• _AVAILABLE DATA_
——
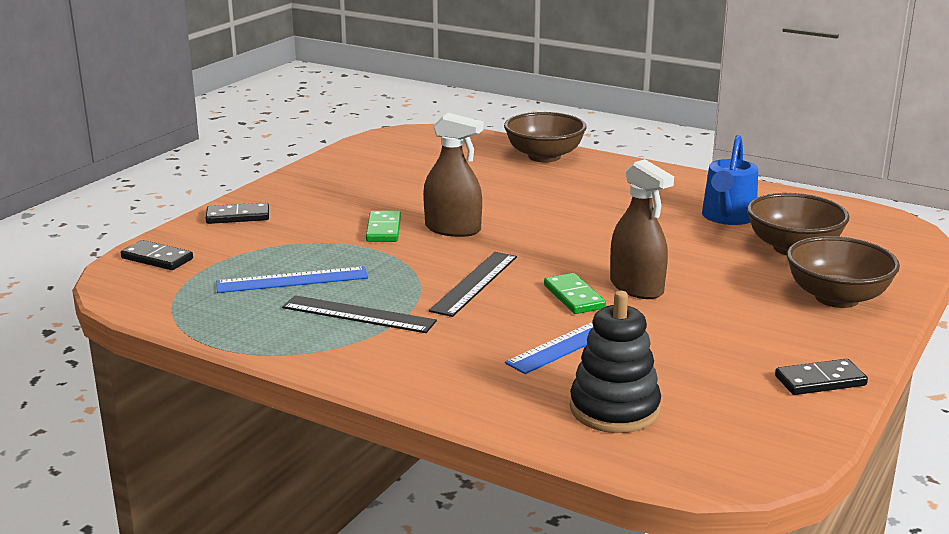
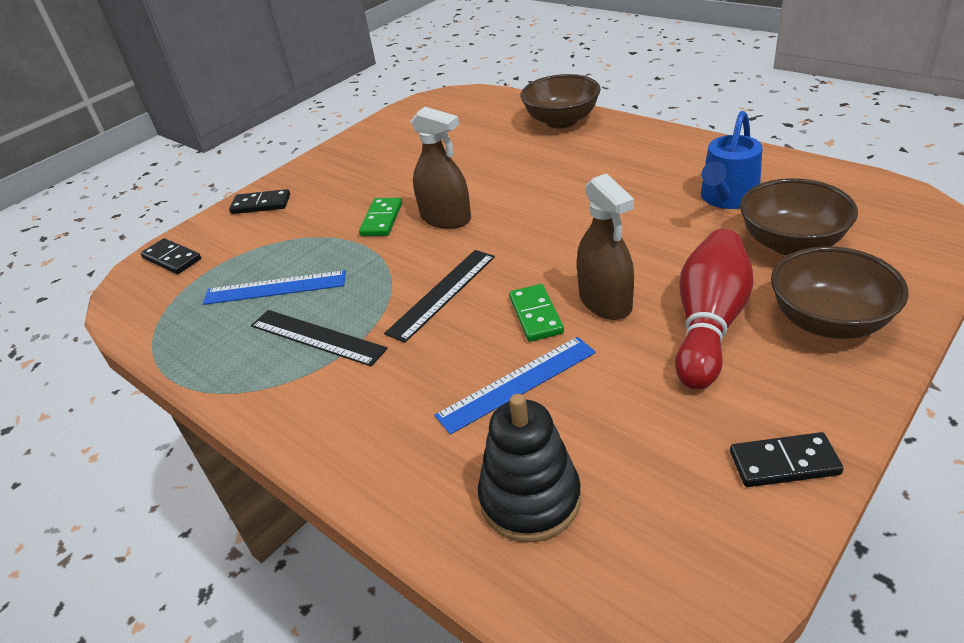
camera: 15 degrees right, 15 degrees up
(735, 300) = (709, 323): none -> red bowling pin

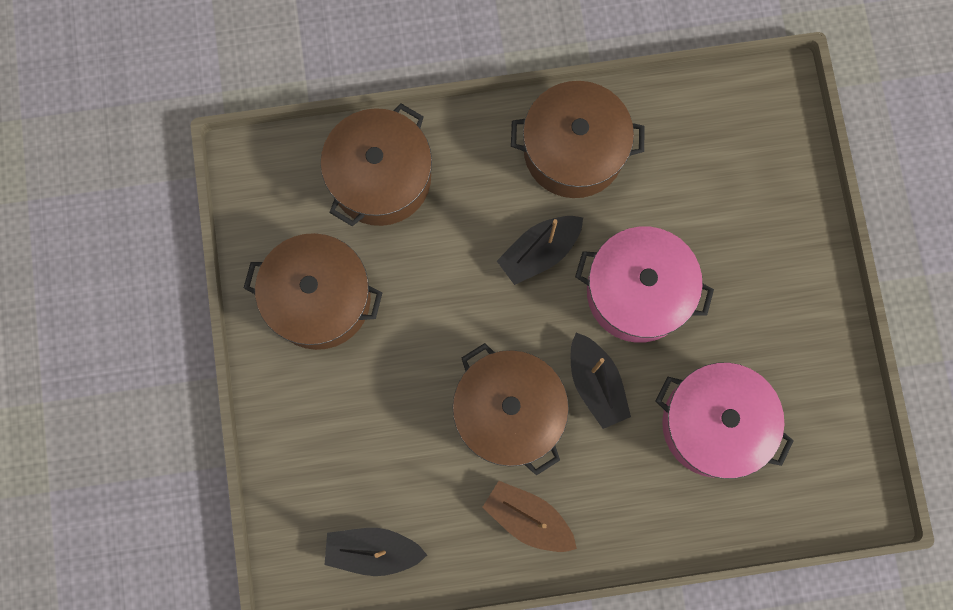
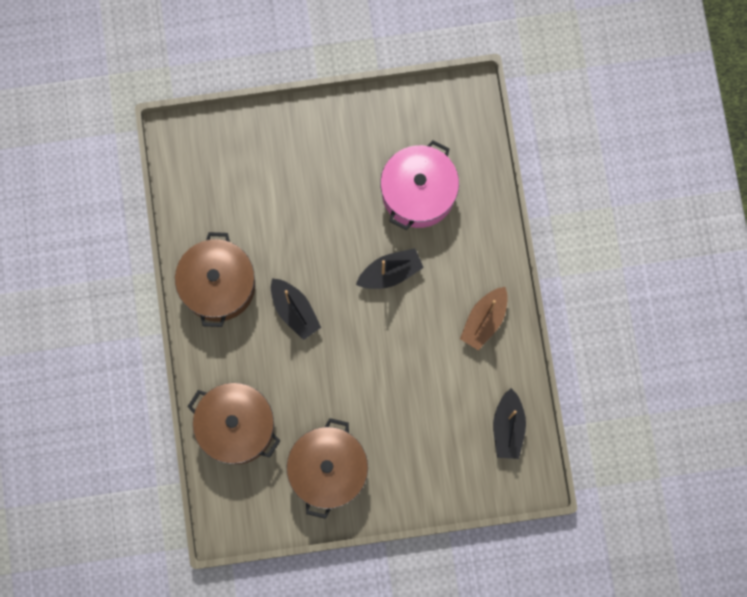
camera: 90 degrees left, 0 degrees up
(509, 412) = (411, 333): brown pot -> none
(637, 292) = (324, 242): pink pot -> none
——
Except for the pictures, copy every line of the records above exactly.

• _SOLUTION_
camera: 15 degrees right, 15 degrees up
(735, 300) = (709, 323): none -> red bowling pin

camera: 90 degrees left, 0 degrees up
(509, 412) = (411, 333): brown pot -> none
(637, 292) = (324, 242): pink pot -> none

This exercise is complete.